▸ **PROBLEM TO SOLVE**: Once the pictures are set aside, transcribe the remaining data exactly.

[Opening RECORD EXTRACTS section]

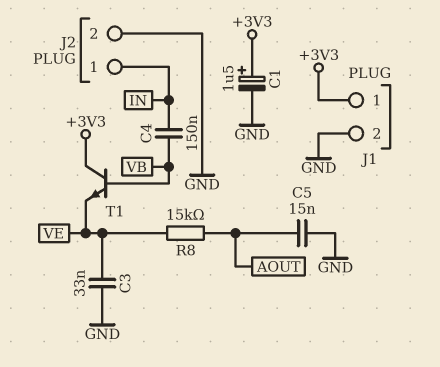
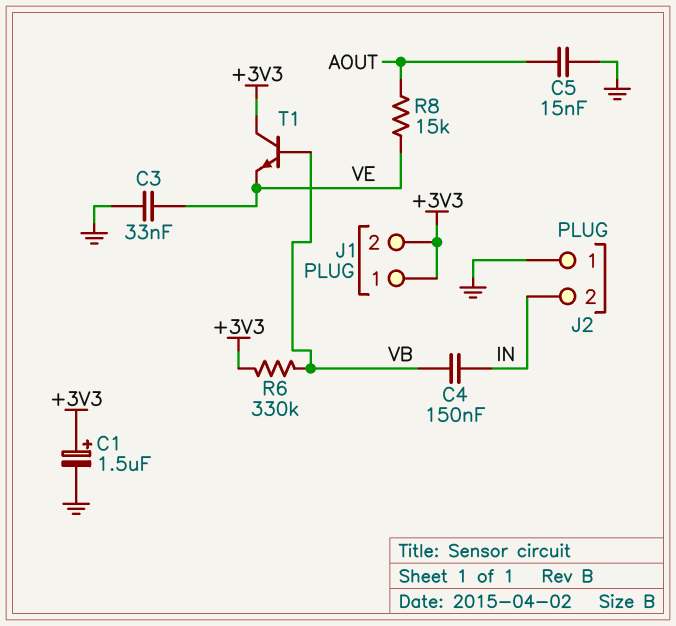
J1 pin 2: GND -> +3V3
J2 pin 1: IN -> GND
J2 pin 2: GND -> IN
R6: none -> 330k (+3V3, VB)

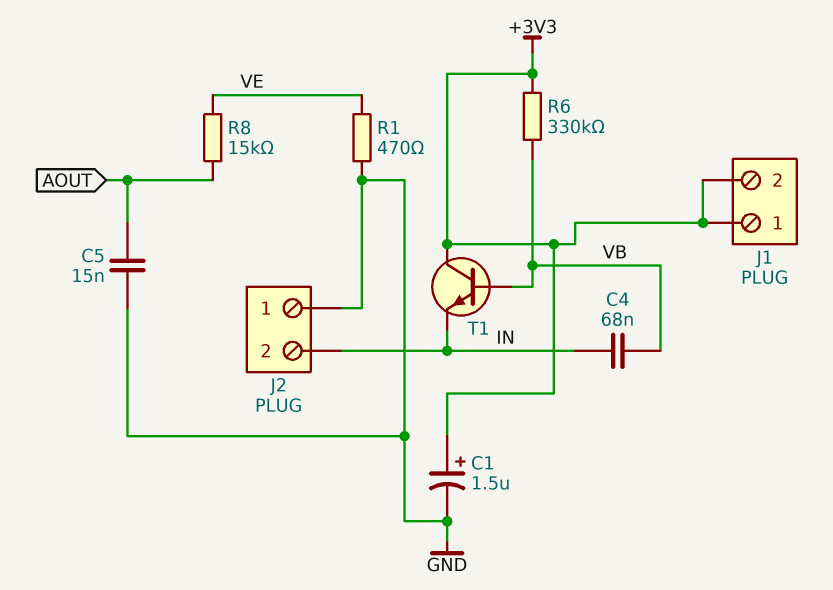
C3: 33nF (GND, VE) -> none
C4: 150nF (IN, VB) -> 68nF (IN, VB)
R1: none -> 470 (GND, VE)
T1: NPN (B VB, C +3V3, E VE) -> NPN (B VB, C +3V3, E IN)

[Closing RECORD EXTRACTS section]

▸ **WORKED SOLUTION**:
J1 pin 2: GND -> +3V3
J2 pin 1: IN -> GND
J2 pin 2: GND -> IN
R6: none -> 330k (+3V3, VB)

C3: 33nF (GND, VE) -> none
C4: 150nF (IN, VB) -> 68nF (IN, VB)
R1: none -> 470 (GND, VE)
T1: NPN (B VB, C +3V3, E VE) -> NPN (B VB, C +3V3, E IN)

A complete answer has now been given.